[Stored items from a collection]
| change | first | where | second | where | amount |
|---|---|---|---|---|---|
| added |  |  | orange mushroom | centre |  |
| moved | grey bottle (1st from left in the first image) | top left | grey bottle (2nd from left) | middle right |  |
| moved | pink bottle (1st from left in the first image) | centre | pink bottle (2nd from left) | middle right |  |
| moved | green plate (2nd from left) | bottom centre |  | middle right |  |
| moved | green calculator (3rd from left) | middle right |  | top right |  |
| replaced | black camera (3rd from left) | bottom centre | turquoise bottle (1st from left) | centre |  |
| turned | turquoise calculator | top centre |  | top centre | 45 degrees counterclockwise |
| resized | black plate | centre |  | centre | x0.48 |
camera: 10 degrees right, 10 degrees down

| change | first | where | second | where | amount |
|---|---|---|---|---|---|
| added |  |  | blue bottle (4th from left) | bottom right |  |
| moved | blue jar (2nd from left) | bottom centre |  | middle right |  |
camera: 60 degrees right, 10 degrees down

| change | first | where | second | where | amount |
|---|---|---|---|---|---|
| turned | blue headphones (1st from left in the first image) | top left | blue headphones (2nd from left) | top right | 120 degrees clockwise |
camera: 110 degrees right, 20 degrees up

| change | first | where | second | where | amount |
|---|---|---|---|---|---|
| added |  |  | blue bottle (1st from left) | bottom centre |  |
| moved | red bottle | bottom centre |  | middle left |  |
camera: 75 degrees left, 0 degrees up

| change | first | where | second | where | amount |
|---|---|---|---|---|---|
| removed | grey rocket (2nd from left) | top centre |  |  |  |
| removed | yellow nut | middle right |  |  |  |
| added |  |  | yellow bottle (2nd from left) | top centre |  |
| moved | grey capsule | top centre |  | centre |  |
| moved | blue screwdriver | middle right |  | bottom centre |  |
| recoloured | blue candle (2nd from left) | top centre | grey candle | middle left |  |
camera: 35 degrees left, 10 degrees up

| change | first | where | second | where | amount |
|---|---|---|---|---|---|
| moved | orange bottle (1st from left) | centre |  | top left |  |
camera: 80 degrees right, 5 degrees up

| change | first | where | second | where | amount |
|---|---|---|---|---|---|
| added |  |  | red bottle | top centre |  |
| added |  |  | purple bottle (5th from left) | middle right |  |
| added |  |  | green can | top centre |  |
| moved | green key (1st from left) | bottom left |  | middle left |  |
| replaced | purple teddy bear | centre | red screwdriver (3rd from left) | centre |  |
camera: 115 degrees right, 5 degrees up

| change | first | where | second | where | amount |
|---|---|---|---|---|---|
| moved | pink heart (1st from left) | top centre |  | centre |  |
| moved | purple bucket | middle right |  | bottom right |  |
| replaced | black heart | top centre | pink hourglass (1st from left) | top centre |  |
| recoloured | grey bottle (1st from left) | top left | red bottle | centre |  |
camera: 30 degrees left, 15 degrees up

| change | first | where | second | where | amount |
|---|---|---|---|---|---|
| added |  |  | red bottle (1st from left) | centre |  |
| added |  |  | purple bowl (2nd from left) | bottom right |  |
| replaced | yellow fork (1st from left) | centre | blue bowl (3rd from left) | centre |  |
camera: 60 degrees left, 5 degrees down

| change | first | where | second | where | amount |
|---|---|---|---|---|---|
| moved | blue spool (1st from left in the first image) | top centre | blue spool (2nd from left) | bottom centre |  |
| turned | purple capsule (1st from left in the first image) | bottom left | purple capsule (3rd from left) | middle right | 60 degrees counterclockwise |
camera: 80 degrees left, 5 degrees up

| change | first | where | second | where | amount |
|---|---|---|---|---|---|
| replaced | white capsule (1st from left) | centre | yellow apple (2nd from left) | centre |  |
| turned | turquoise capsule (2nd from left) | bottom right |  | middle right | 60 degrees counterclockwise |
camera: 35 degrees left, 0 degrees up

■ THE TASK:
Transcribe every entry exactly, omitting nothing.

■ WRITTEN RESPONSE:
| change | first | where | second | where | amount |
|---|---|---|---|---|---|
| added |  |  | orange mushroom | centre |  |
| moved | grey bottle (1st from left in the first image) | top left | grey bottle (2nd from left) | middle right |  |
| moved | pink bottle (1st from left in the first image) | centre | pink bottle (2nd from left) | middle right |  |
| moved | green plate (2nd from left) | bottom centre |  | middle right |  |
| moved | green calculator (3rd from left) | middle right |  | top right |  |
| replaced | black camera (3rd from left) | bottom centre | turquoise bottle (1st from left) | centre |  |
| turned | turquoise calculator | top centre |  | top centre | 45 degrees counterclockwise |
| resized | black plate | centre |  | centre | x0.48 |
camera: 10 degrees right, 10 degrees down

| change | first | where | second | where | amount |
|---|---|---|---|---|---|
| added |  |  | blue bottle (4th from left) | bottom right |  |
| moved | blue jar (2nd from left) | bottom centre |  | middle right |  |
camera: 60 degrees right, 10 degrees down

| change | first | where | second | where | amount |
|---|---|---|---|---|---|
| turned | blue headphones (1st from left in the first image) | top left | blue headphones (2nd from left) | top right | 120 degrees clockwise |
camera: 110 degrees right, 20 degrees up

| change | first | where | second | where | amount |
|---|---|---|---|---|---|
| added |  |  | blue bottle (1st from left) | bottom centre |  |
| moved | red bottle | bottom centre |  | middle left |  |
camera: 75 degrees left, 0 degrees up

| change | first | where | second | where | amount |
|---|---|---|---|---|---|
| removed | grey rocket (2nd from left) | top centre |  |  |  |
| removed | yellow nut | middle right |  |  |  |
| added |  |  | yellow bottle (2nd from left) | top centre |  |
| moved | grey capsule | top centre |  | centre |  |
| moved | blue screwdriver | middle right |  | bottom centre |  |
| recoloured | blue candle (2nd from left) | top centre | grey candle | middle left |  |
camera: 35 degrees left, 10 degrees up

| change | first | where | second | where | amount |
|---|---|---|---|---|---|
| moved | orange bottle (1st from left) | centre |  | top left |  |
camera: 80 degrees right, 5 degrees up

| change | first | where | second | where | amount |
|---|---|---|---|---|---|
| added |  |  | red bottle | top centre |  |
| added |  |  | purple bottle (5th from left) | middle right |  |
| added |  |  | green can | top centre |  |
| moved | green key (1st from left) | bottom left |  | middle left |  |
| replaced | purple teddy bear | centre | red screwdriver (3rd from left) | centre |  |
camera: 115 degrees right, 5 degrees up

| change | first | where | second | where | amount |
|---|---|---|---|---|---|
| moved | pink heart (1st from left) | top centre |  | centre |  |
| moved | purple bucket | middle right |  | bottom right |  |
| replaced | black heart | top centre | pink hourglass (1st from left) | top centre |  |
| recoloured | grey bottle (1st from left) | top left | red bottle | centre |  |
camera: 30 degrees left, 15 degrees up

| change | first | where | second | where | amount |
|---|---|---|---|---|---|
| added |  |  | red bottle (1st from left) | centre |  |
| added |  |  | purple bowl (2nd from left) | bottom right |  |
| replaced | yellow fork (1st from left) | centre | blue bowl (3rd from left) | centre |  |
camera: 60 degrees left, 5 degrees down

| change | first | where | second | where | amount |
|---|---|---|---|---|---|
| moved | blue spool (1st from left in the first image) | top centre | blue spool (2nd from left) | bottom centre |  |
| turned | purple capsule (1st from left in the first image) | bottom left | purple capsule (3rd from left) | middle right | 60 degrees counterclockwise |
camera: 80 degrees left, 5 degrees up

| change | first | where | second | where | amount |
|---|---|---|---|---|---|
| replaced | white capsule (1st from left) | centre | yellow apple (2nd from left) | centre |  |
| turned | turquoise capsule (2nd from left) | bottom right |  | middle right | 60 degrees counterclockwise |
camera: 35 degrees left, 0 degrees up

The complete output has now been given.